**Brief:** Each line of the material below is to be written out exactly. Leave out any picture.
——
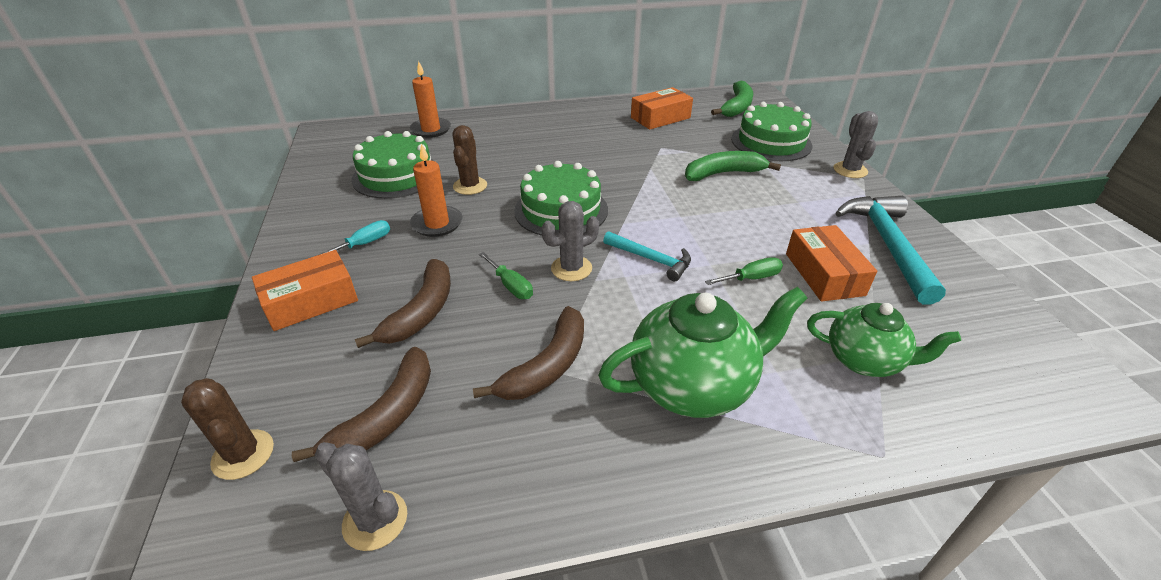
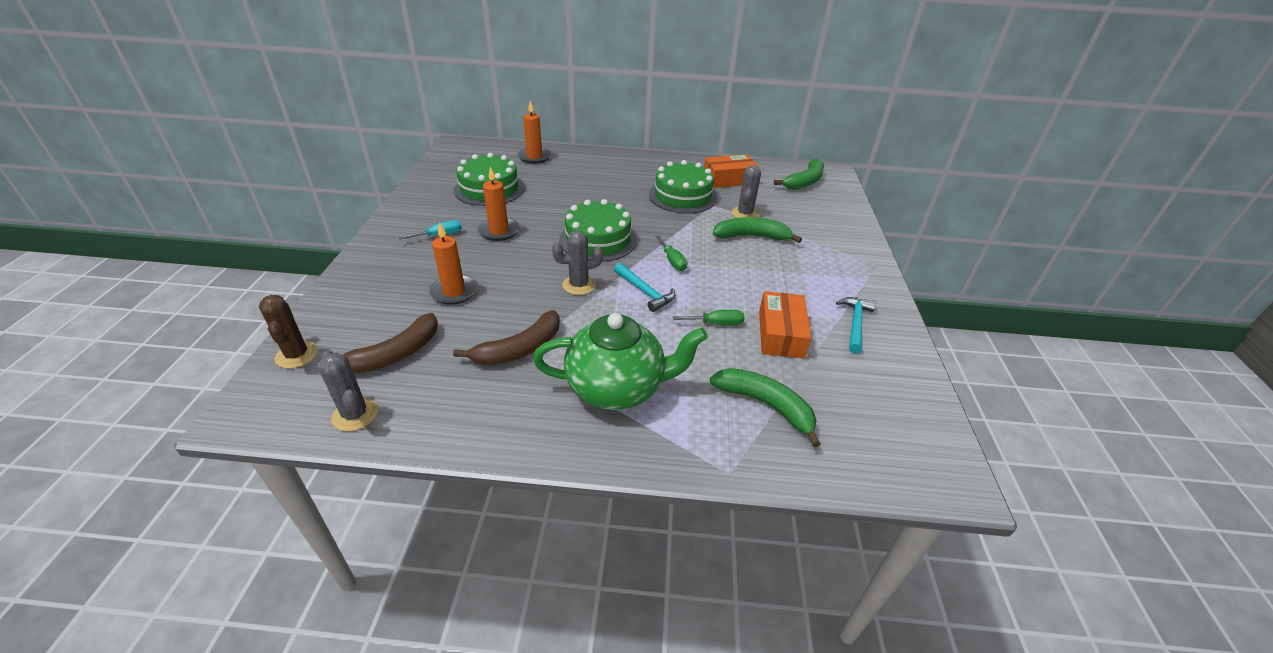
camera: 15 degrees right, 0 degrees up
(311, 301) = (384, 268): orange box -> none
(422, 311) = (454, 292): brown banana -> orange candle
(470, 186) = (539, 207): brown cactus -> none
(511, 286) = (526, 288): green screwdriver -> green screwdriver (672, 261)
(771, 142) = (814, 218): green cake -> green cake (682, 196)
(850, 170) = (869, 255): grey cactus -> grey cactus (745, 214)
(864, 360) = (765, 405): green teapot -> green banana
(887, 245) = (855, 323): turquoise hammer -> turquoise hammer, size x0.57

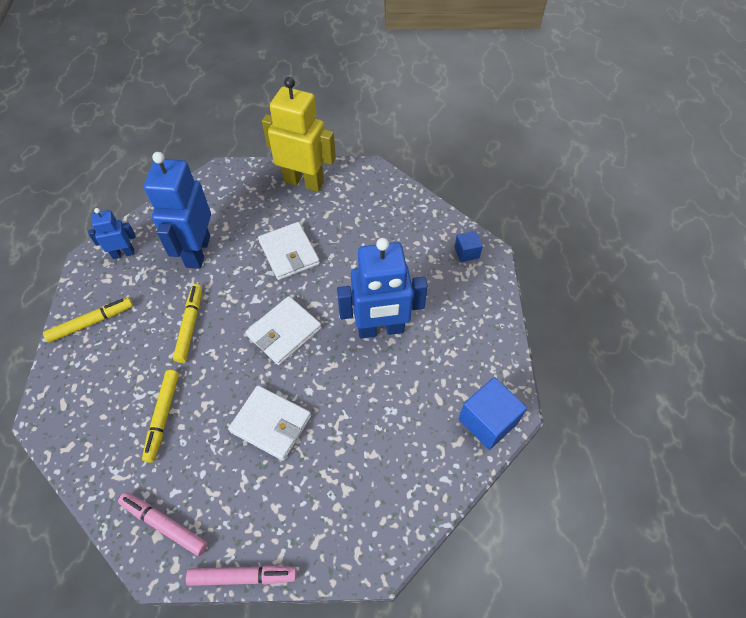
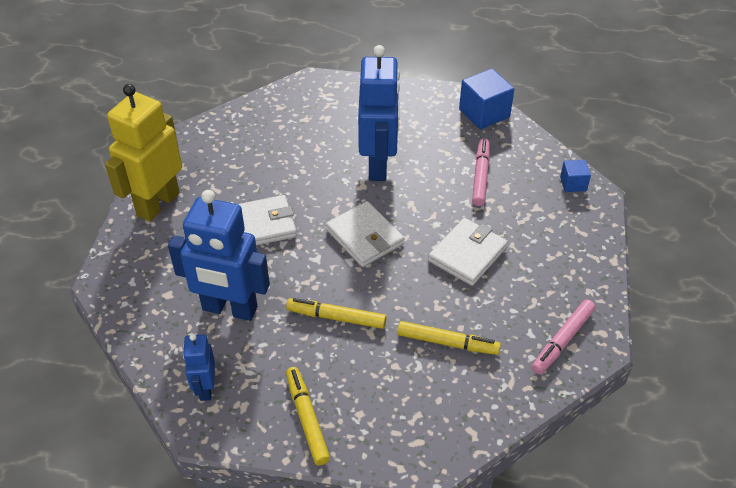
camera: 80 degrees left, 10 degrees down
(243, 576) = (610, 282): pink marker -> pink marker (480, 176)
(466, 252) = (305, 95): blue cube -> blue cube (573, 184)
——
**Task output:**
camera: 15 degrees right, 0 degrees up
(311, 301) = (384, 268): orange box -> none
(422, 311) = (454, 292): brown banana -> orange candle
(470, 186) = (539, 207): brown cactus -> none
(511, 286) = (526, 288): green screwdriver -> green screwdriver (672, 261)
(771, 142) = (814, 218): green cake -> green cake (682, 196)
(850, 170) = (869, 255): grey cactus -> grey cactus (745, 214)
(864, 360) = (765, 405): green teapot -> green banana
(887, 245) = (855, 323): turquoise hammer -> turquoise hammer, size x0.57

camera: 80 degrees left, 10 degrees down
(243, 576) = (610, 282): pink marker -> pink marker (480, 176)
(466, 252) = (305, 95): blue cube -> blue cube (573, 184)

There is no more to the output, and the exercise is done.